**WHAT NEEDS TO BE DONE**
Rewrite the text of the items below, replacing "top-left" with "upper-left" and keeping everything else unchanged. Leave the pictures out of your answer.

Data records
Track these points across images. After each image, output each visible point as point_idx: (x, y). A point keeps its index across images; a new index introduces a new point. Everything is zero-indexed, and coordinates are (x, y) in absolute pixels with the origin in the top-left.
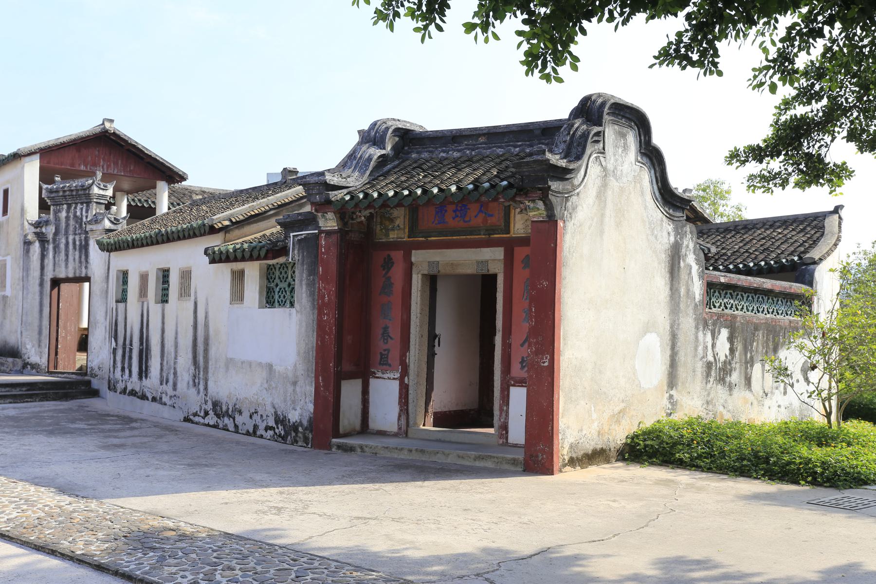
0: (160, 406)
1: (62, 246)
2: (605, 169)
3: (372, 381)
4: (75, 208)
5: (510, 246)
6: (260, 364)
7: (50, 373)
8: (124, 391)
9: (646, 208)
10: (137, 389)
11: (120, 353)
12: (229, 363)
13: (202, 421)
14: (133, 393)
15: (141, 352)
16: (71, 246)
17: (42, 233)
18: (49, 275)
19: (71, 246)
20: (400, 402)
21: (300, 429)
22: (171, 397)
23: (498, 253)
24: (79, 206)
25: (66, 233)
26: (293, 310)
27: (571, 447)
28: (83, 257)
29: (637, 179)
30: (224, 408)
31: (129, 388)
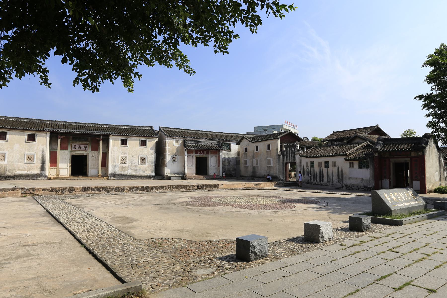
0: (328, 187)
1: (288, 156)
2: (430, 145)
3: (383, 181)
4: (291, 149)
5: (412, 158)
6: (359, 178)
7: (287, 181)
8: (315, 184)
9: (435, 151)
10: (320, 183)
11: (312, 178)
12: (349, 178)
13: (342, 188)
14: (318, 184)
15: (320, 177)
16: (290, 156)
17: (284, 154)
18: (285, 162)
19: (290, 156)
20: (389, 184)
21: (371, 188)
22: (331, 185)
23: (409, 159)
24: (292, 149)
25: (289, 154)
26: (368, 169)
27: (428, 190)
28: (294, 158)
29: (434, 146)
30: (349, 186)
31: (316, 183)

**COMPLETE OUTPUT**
Track these points across images. After each image, output each visible point as point_idx: (x, y). A point keeps its index across images; a new index introduces a new point. Everything is zero-indexed, and coordinates are (x, y) in absolute pixels with the origin in the upper-left.
0: (160, 406)
1: (62, 246)
2: (605, 169)
3: (372, 381)
4: (75, 208)
5: (510, 246)
6: (260, 364)
7: (50, 373)
8: (124, 391)
9: (646, 208)
10: (137, 389)
11: (120, 353)
12: (229, 363)
13: (202, 421)
14: (133, 393)
15: (141, 352)
16: (71, 246)
17: (42, 233)
18: (49, 275)
19: (71, 246)
20: (400, 402)
21: (300, 429)
22: (171, 397)
23: (498, 253)
24: (79, 206)
25: (66, 233)
26: (293, 310)
27: (571, 447)
28: (83, 257)
29: (637, 179)
30: (224, 408)
31: (129, 388)
0: (328, 187)
1: (288, 156)
2: (430, 145)
3: (383, 181)
4: (291, 149)
5: (412, 158)
6: (359, 178)
7: (287, 181)
8: (315, 184)
9: (435, 151)
10: (320, 183)
11: (312, 178)
12: (349, 178)
13: (342, 188)
14: (318, 184)
15: (320, 177)
16: (290, 156)
17: (284, 154)
18: (285, 162)
19: (290, 156)
20: (389, 184)
21: (371, 188)
22: (331, 185)
23: (409, 159)
24: (292, 149)
25: (289, 154)
26: (368, 169)
27: (428, 190)
28: (294, 158)
29: (434, 146)
30: (349, 186)
31: (316, 183)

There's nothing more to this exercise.